TASK DESCRIPTION :: Copy out the lines below word for word.
---------- INPUT DATA
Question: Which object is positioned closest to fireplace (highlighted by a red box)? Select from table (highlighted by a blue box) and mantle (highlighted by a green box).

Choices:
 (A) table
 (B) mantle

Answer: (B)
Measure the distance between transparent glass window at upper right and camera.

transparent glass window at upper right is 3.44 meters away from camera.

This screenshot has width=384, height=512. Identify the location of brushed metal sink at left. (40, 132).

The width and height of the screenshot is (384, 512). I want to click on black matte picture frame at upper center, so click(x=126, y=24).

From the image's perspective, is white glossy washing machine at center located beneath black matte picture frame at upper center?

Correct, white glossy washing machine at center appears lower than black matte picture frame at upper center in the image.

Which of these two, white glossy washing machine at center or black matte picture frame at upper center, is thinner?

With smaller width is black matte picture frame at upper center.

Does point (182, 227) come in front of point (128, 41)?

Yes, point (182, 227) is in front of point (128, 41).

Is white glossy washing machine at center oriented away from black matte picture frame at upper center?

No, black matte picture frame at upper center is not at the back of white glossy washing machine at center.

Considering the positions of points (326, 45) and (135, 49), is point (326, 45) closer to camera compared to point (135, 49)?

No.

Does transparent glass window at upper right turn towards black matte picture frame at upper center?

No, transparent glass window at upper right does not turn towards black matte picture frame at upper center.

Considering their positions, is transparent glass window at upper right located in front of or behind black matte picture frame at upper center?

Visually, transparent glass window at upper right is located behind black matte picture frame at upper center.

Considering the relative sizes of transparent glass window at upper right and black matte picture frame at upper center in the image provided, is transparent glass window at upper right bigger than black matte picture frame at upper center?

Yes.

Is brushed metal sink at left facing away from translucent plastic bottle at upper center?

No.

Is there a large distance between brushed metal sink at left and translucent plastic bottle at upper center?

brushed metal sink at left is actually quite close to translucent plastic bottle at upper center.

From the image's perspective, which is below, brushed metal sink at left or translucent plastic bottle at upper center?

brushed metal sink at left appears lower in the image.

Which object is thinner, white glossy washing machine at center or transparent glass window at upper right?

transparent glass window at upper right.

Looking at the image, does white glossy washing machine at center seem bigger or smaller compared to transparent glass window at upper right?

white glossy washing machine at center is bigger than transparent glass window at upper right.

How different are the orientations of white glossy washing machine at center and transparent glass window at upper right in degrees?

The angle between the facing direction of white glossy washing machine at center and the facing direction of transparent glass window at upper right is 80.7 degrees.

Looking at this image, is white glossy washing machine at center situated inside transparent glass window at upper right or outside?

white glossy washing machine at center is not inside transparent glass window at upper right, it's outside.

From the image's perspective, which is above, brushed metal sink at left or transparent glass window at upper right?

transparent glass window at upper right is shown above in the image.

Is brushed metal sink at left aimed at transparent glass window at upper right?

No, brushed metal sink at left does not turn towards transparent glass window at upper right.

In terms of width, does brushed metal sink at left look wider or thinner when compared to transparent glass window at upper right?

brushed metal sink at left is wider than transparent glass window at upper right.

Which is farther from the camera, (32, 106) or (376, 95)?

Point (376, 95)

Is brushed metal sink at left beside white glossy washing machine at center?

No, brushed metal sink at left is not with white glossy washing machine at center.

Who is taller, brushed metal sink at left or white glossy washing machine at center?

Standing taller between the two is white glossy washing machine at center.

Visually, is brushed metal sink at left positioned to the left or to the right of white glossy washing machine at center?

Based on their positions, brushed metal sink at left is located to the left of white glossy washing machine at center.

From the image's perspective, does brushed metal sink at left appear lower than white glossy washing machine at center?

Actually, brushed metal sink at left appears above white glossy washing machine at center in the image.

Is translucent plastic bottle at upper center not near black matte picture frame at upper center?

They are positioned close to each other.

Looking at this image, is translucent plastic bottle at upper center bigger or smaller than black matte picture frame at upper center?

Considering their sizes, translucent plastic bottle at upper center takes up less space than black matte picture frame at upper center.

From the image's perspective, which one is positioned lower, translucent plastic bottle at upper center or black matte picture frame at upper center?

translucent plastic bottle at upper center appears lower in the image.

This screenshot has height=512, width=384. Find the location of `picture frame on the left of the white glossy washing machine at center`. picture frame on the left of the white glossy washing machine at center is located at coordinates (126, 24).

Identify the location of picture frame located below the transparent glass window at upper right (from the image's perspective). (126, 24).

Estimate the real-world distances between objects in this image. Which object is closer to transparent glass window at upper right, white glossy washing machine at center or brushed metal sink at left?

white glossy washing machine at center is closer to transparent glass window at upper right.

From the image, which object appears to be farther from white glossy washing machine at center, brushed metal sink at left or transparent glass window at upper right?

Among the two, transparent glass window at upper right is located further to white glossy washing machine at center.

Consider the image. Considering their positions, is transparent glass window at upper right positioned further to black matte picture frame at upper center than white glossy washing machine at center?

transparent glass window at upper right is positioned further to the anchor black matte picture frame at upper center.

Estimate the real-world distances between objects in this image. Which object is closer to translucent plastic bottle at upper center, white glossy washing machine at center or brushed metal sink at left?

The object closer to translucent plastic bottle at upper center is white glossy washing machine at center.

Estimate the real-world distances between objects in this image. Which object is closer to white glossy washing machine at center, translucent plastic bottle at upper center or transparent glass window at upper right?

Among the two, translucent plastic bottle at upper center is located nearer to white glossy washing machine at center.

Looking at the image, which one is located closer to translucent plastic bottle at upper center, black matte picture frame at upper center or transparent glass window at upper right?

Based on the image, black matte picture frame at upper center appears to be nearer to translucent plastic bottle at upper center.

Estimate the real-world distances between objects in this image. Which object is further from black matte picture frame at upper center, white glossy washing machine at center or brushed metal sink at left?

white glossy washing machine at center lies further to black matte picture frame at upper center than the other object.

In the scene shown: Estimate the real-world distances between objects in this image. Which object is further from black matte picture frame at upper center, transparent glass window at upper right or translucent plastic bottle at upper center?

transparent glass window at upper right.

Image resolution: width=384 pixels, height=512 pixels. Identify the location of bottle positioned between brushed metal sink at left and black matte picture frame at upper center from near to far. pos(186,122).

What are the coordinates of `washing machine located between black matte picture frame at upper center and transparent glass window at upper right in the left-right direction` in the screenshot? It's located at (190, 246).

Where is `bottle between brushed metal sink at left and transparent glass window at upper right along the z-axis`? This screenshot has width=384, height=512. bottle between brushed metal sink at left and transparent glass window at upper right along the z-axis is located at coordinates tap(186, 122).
--------------------
SOLUTION FOR THIS PROBLEM ::
Question: Which object is positioned closest to fireplace (highlighted by a red box)? Select from table (highlighted by a blue box) and mantle (highlighted by a green box).

Choices:
 (A) table
 (B) mantle

Answer: (B)
Measure the distance between transparent glass window at upper right and camera.

transparent glass window at upper right is 3.44 meters away from camera.

This screenshot has width=384, height=512. Identify the location of brushed metal sink at left. (40, 132).

The width and height of the screenshot is (384, 512). I want to click on black matte picture frame at upper center, so click(x=126, y=24).

From the image's perspective, is white glossy washing machine at center located beneath black matte picture frame at upper center?

Correct, white glossy washing machine at center appears lower than black matte picture frame at upper center in the image.

Which of these two, white glossy washing machine at center or black matte picture frame at upper center, is thinner?

With smaller width is black matte picture frame at upper center.

Does point (182, 227) come in front of point (128, 41)?

Yes, point (182, 227) is in front of point (128, 41).

Is white glossy washing machine at center oriented away from black matte picture frame at upper center?

No, black matte picture frame at upper center is not at the back of white glossy washing machine at center.

Considering the positions of points (326, 45) and (135, 49), is point (326, 45) closer to camera compared to point (135, 49)?

No.

Does transparent glass window at upper right turn towards black matte picture frame at upper center?

No, transparent glass window at upper right does not turn towards black matte picture frame at upper center.

Considering their positions, is transparent glass window at upper right located in front of or behind black matte picture frame at upper center?

Visually, transparent glass window at upper right is located behind black matte picture frame at upper center.

Considering the relative sizes of transparent glass window at upper right and black matte picture frame at upper center in the image provided, is transparent glass window at upper right bigger than black matte picture frame at upper center?

Yes.

Is brushed metal sink at left facing away from translucent plastic bottle at upper center?

No.

Is there a large distance between brushed metal sink at left and translucent plastic bottle at upper center?

brushed metal sink at left is actually quite close to translucent plastic bottle at upper center.

From the image's perspective, which is below, brushed metal sink at left or translucent plastic bottle at upper center?

brushed metal sink at left appears lower in the image.

Which object is thinner, white glossy washing machine at center or transparent glass window at upper right?

transparent glass window at upper right.

Looking at the image, does white glossy washing machine at center seem bigger or smaller compared to transparent glass window at upper right?

white glossy washing machine at center is bigger than transparent glass window at upper right.

How different are the orientations of white glossy washing machine at center and transparent glass window at upper right in degrees?

The angle between the facing direction of white glossy washing machine at center and the facing direction of transparent glass window at upper right is 80.7 degrees.

Looking at this image, is white glossy washing machine at center situated inside transparent glass window at upper right or outside?

white glossy washing machine at center is not inside transparent glass window at upper right, it's outside.

From the image's perspective, which is above, brushed metal sink at left or transparent glass window at upper right?

transparent glass window at upper right is shown above in the image.

Is brushed metal sink at left aimed at transparent glass window at upper right?

No, brushed metal sink at left does not turn towards transparent glass window at upper right.

In terms of width, does brushed metal sink at left look wider or thinner when compared to transparent glass window at upper right?

brushed metal sink at left is wider than transparent glass window at upper right.

Which is farther from the camera, (32, 106) or (376, 95)?

Point (376, 95)

Is brushed metal sink at left beside white glossy washing machine at center?

No, brushed metal sink at left is not with white glossy washing machine at center.

Who is taller, brushed metal sink at left or white glossy washing machine at center?

Standing taller between the two is white glossy washing machine at center.

Visually, is brushed metal sink at left positioned to the left or to the right of white glossy washing machine at center?

Based on their positions, brushed metal sink at left is located to the left of white glossy washing machine at center.

From the image's perspective, does brushed metal sink at left appear lower than white glossy washing machine at center?

Actually, brushed metal sink at left appears above white glossy washing machine at center in the image.

Is translucent plastic bottle at upper center not near black matte picture frame at upper center?

They are positioned close to each other.

Looking at this image, is translucent plastic bottle at upper center bigger or smaller than black matte picture frame at upper center?

Considering their sizes, translucent plastic bottle at upper center takes up less space than black matte picture frame at upper center.

From the image's perspective, which one is positioned lower, translucent plastic bottle at upper center or black matte picture frame at upper center?

translucent plastic bottle at upper center appears lower in the image.

This screenshot has height=512, width=384. Find the location of `picture frame on the left of the white glossy washing machine at center`. picture frame on the left of the white glossy washing machine at center is located at coordinates (126, 24).

Identify the location of picture frame located below the transparent glass window at upper right (from the image's perspective). (126, 24).

Estimate the real-world distances between objects in this image. Which object is closer to transparent glass window at upper right, white glossy washing machine at center or brushed metal sink at left?

white glossy washing machine at center is closer to transparent glass window at upper right.

From the image, which object appears to be farther from white glossy washing machine at center, brushed metal sink at left or transparent glass window at upper right?

Among the two, transparent glass window at upper right is located further to white glossy washing machine at center.

Consider the image. Considering their positions, is transparent glass window at upper right positioned further to black matte picture frame at upper center than white glossy washing machine at center?

transparent glass window at upper right is positioned further to the anchor black matte picture frame at upper center.

Estimate the real-world distances between objects in this image. Which object is closer to translucent plastic bottle at upper center, white glossy washing machine at center or brushed metal sink at left?

The object closer to translucent plastic bottle at upper center is white glossy washing machine at center.

Estimate the real-world distances between objects in this image. Which object is closer to white glossy washing machine at center, translucent plastic bottle at upper center or transparent glass window at upper right?

Among the two, translucent plastic bottle at upper center is located nearer to white glossy washing machine at center.

Looking at the image, which one is located closer to translucent plastic bottle at upper center, black matte picture frame at upper center or transparent glass window at upper right?

Based on the image, black matte picture frame at upper center appears to be nearer to translucent plastic bottle at upper center.

Estimate the real-world distances between objects in this image. Which object is further from black matte picture frame at upper center, white glossy washing machine at center or brushed metal sink at left?

white glossy washing machine at center lies further to black matte picture frame at upper center than the other object.

In the scene shown: Estimate the real-world distances between objects in this image. Which object is further from black matte picture frame at upper center, transparent glass window at upper right or translucent plastic bottle at upper center?

transparent glass window at upper right.

Image resolution: width=384 pixels, height=512 pixels. Identify the location of bottle positioned between brushed metal sink at left and black matte picture frame at upper center from near to far. pos(186,122).

What are the coordinates of `washing machine located between black matte picture frame at upper center and transparent glass window at upper right in the left-right direction` in the screenshot? It's located at (190, 246).

Where is `bottle between brushed metal sink at left and transparent glass window at upper right along the z-axis`? This screenshot has width=384, height=512. bottle between brushed metal sink at left and transparent glass window at upper right along the z-axis is located at coordinates tap(186, 122).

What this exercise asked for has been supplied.